_Task details_
Transcribe exactly each line of the entries, from the opening line to the line with "none -> yellow brick C12 level 1", with both of those lines included.

Scene comparison data:
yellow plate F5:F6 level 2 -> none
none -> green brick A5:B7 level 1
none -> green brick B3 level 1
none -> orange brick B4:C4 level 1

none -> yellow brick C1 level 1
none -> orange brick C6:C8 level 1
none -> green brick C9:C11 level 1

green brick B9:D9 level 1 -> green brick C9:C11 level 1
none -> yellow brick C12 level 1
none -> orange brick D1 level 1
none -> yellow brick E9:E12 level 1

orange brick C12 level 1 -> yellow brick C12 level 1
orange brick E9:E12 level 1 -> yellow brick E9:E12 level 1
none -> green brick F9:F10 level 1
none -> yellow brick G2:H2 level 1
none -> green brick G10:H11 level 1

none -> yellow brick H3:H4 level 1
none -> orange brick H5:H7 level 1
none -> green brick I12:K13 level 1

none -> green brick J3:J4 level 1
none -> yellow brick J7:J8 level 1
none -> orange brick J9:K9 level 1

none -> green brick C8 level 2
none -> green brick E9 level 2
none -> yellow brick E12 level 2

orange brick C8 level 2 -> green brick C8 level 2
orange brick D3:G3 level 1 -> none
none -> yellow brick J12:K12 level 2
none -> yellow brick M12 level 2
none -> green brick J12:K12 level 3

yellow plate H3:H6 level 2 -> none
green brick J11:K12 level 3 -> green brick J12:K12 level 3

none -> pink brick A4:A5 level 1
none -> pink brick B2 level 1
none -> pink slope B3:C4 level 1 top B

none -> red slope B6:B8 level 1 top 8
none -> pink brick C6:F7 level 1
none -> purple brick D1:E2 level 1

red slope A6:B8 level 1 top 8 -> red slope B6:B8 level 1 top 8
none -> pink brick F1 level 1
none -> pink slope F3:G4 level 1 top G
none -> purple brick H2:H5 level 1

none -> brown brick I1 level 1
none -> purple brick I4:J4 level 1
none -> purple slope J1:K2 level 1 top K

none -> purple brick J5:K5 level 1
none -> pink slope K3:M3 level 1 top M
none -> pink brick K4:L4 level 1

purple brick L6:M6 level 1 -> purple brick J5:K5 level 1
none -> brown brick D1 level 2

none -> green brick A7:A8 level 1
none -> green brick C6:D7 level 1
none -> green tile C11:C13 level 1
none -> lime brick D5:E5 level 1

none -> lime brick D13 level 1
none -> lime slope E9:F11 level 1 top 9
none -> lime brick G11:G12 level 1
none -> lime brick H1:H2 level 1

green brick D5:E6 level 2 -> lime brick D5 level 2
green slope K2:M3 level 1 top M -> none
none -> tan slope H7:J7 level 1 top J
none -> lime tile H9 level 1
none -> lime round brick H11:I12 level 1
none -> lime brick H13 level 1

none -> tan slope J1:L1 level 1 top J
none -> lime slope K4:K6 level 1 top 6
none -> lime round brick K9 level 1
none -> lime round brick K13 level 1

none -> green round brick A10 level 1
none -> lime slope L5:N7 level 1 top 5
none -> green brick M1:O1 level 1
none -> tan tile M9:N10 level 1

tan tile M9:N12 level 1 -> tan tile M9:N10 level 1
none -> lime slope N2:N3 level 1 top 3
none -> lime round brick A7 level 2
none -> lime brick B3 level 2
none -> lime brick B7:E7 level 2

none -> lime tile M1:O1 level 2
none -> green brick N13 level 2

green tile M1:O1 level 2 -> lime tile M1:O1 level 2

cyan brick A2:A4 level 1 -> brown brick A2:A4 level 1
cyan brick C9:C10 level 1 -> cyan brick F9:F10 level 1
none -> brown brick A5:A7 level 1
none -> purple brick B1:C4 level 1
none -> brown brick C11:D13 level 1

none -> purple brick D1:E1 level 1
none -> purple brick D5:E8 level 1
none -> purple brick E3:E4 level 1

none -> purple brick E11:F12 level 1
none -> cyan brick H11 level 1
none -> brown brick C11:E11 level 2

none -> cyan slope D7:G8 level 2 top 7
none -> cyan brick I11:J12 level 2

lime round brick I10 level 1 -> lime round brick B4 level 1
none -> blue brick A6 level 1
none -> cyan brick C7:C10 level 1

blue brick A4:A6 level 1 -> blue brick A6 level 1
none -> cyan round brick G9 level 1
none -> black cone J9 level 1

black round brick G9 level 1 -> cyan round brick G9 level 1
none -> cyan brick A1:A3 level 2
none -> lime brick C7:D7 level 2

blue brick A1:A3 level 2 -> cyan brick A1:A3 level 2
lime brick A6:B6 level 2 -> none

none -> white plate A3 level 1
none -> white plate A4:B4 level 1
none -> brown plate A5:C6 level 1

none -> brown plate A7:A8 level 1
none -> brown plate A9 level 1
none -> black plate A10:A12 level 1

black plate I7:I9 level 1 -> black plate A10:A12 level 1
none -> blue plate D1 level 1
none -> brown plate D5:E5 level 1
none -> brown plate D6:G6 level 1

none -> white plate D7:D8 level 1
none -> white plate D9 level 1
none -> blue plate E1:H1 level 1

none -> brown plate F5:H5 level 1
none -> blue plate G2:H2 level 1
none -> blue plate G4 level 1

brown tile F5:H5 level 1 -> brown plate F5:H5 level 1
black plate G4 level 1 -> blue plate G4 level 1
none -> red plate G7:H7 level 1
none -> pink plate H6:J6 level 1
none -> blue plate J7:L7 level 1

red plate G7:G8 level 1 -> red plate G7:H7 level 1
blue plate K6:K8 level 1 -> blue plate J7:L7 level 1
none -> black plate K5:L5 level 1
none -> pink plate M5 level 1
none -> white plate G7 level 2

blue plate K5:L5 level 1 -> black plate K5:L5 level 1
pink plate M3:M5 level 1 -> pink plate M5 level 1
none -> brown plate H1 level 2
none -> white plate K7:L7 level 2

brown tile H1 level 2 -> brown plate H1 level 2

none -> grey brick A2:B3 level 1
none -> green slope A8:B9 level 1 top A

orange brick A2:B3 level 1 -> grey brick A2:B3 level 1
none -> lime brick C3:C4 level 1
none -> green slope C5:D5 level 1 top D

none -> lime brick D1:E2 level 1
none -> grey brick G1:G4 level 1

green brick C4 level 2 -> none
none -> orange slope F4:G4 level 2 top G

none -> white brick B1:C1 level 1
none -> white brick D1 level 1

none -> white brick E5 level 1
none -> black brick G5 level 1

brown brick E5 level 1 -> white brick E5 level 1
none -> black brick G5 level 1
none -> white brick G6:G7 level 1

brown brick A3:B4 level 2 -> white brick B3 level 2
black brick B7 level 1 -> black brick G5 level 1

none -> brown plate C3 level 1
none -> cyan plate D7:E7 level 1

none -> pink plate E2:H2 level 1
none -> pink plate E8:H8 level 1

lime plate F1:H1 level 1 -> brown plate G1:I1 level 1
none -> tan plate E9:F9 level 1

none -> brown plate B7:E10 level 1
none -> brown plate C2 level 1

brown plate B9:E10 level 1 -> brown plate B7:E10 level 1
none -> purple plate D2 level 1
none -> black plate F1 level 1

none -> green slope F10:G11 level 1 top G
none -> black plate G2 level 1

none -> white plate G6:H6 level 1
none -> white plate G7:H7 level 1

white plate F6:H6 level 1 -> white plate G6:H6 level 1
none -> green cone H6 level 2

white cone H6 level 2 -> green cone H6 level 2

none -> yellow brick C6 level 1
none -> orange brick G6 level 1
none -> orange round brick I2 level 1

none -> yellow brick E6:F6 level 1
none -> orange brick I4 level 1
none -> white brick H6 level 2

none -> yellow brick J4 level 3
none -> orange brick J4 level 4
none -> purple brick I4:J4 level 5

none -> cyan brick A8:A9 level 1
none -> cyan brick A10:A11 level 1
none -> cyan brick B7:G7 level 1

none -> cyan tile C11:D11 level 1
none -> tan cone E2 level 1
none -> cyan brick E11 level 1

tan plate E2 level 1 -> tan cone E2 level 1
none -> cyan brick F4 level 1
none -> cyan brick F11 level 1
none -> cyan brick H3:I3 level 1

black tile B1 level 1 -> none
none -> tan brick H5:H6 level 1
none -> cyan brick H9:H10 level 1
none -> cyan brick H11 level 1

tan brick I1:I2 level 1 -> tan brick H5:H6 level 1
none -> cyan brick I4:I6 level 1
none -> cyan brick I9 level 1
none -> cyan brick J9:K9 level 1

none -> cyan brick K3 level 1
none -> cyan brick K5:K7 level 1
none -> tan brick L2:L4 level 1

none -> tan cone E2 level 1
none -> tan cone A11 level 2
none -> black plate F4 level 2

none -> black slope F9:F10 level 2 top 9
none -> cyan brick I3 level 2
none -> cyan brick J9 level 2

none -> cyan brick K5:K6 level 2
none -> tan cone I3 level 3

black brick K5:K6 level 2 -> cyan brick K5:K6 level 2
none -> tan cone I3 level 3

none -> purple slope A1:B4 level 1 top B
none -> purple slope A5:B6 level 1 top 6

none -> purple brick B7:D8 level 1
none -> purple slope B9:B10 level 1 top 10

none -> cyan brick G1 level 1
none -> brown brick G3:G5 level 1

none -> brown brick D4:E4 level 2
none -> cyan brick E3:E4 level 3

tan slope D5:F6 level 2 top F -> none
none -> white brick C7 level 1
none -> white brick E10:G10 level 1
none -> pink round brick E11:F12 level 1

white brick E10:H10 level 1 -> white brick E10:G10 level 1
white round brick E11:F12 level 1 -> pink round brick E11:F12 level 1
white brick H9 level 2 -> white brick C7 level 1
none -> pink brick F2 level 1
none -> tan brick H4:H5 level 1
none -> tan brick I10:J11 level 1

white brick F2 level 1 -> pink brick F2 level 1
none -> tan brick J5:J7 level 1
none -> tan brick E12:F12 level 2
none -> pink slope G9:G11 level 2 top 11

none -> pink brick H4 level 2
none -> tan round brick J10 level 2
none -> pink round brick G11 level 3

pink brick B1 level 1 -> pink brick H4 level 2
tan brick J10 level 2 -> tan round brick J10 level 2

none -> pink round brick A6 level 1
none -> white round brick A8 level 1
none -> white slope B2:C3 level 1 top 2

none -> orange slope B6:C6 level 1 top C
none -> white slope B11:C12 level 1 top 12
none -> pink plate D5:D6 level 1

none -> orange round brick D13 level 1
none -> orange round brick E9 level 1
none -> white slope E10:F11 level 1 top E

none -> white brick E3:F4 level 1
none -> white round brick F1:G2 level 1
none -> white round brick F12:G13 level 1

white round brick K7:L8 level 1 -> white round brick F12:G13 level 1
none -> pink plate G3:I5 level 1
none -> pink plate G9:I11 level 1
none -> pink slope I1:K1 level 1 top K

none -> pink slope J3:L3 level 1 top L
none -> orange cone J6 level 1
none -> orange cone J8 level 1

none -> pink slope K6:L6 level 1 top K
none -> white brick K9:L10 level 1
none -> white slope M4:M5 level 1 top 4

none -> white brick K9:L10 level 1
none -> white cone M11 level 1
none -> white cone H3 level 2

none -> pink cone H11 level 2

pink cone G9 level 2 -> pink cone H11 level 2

_Answer to this problem_
yellow plate F5:F6 level 2 -> none
none -> green brick A5:B7 level 1
none -> green brick B3 level 1
none -> orange brick B4:C4 level 1

none -> yellow brick C1 level 1
none -> orange brick C6:C8 level 1
none -> green brick C9:C11 level 1

green brick B9:D9 level 1 -> green brick C9:C11 level 1
none -> yellow brick C12 level 1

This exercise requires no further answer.